Assigned task => Pull every line containing "turquoise" from the entries.

Supplied data =>
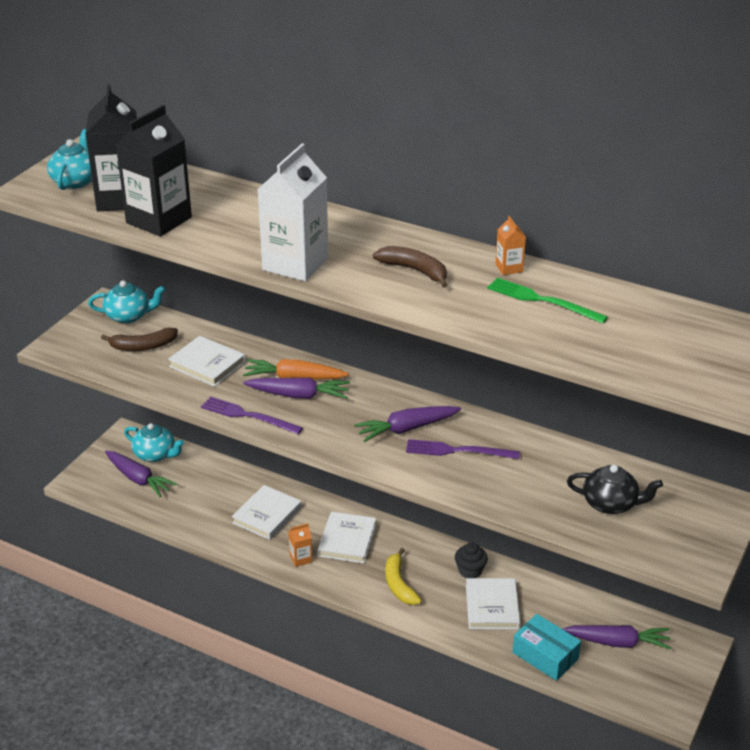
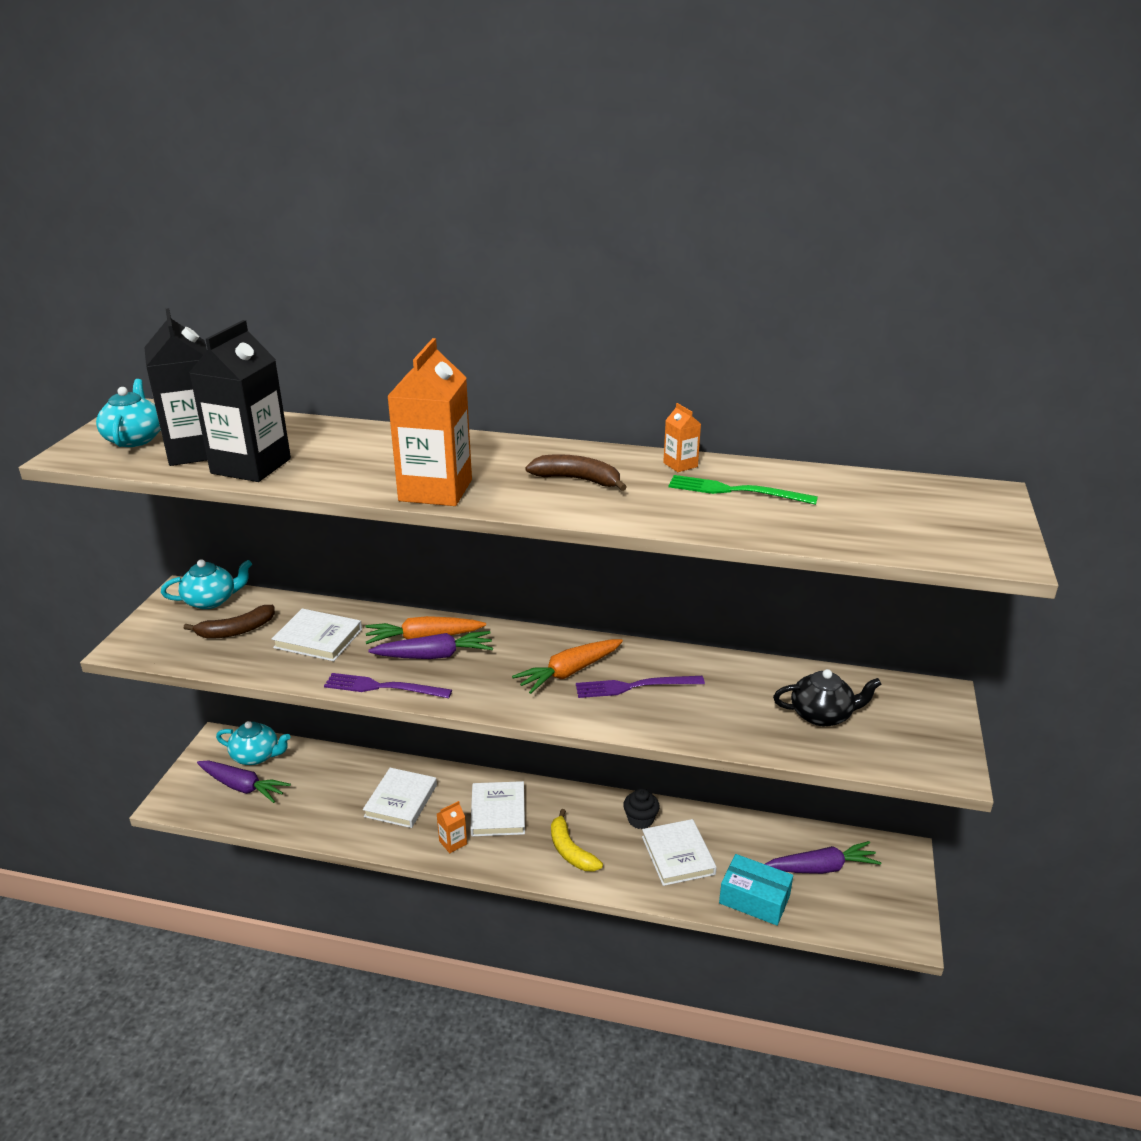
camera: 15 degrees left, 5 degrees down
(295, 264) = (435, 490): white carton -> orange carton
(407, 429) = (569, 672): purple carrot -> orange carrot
* * *
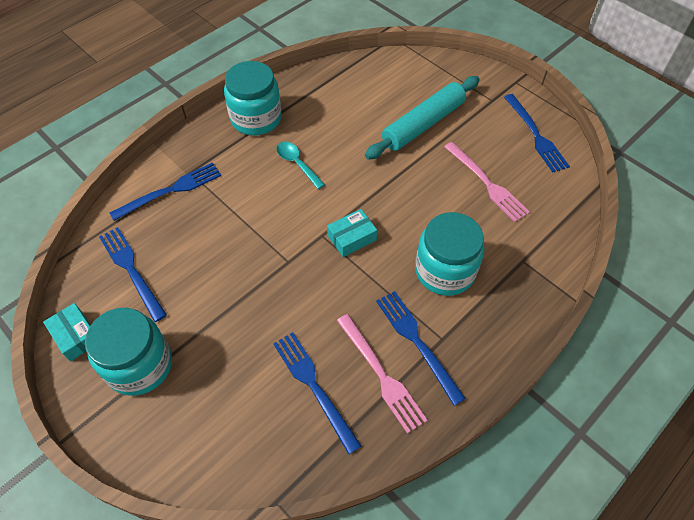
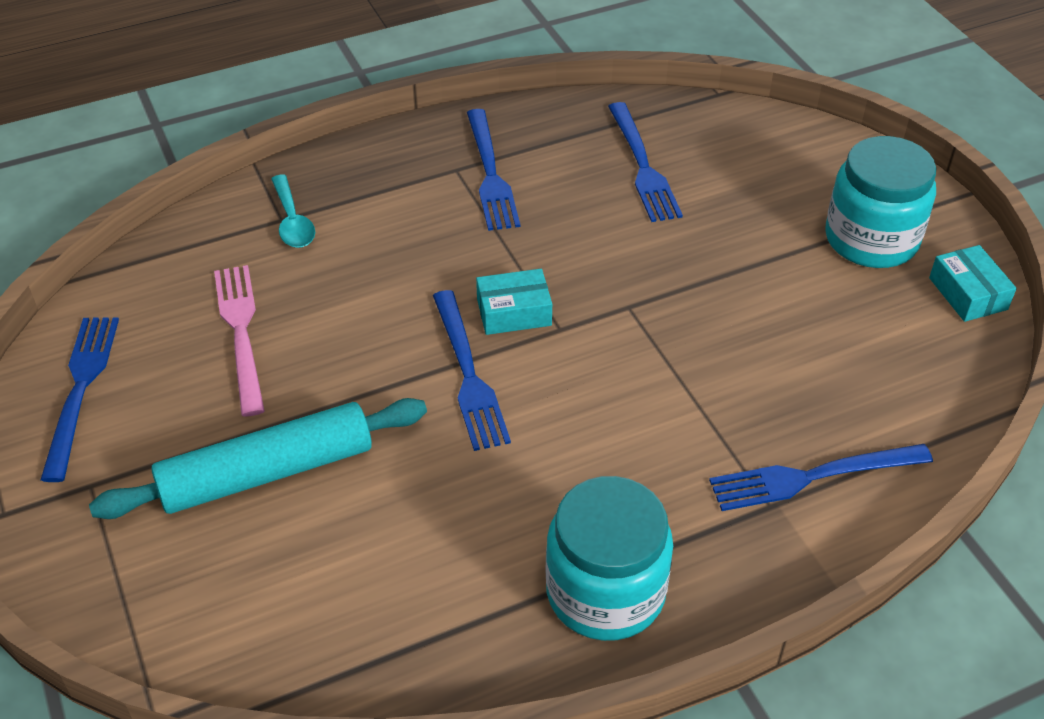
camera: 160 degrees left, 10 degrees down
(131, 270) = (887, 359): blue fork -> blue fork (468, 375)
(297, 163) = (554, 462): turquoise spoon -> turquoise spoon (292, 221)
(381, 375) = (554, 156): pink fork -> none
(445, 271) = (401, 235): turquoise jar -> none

Answer section =>
(297, 163) = (554, 462): turquoise spoon -> turquoise spoon (292, 221)
(445, 271) = (401, 235): turquoise jar -> none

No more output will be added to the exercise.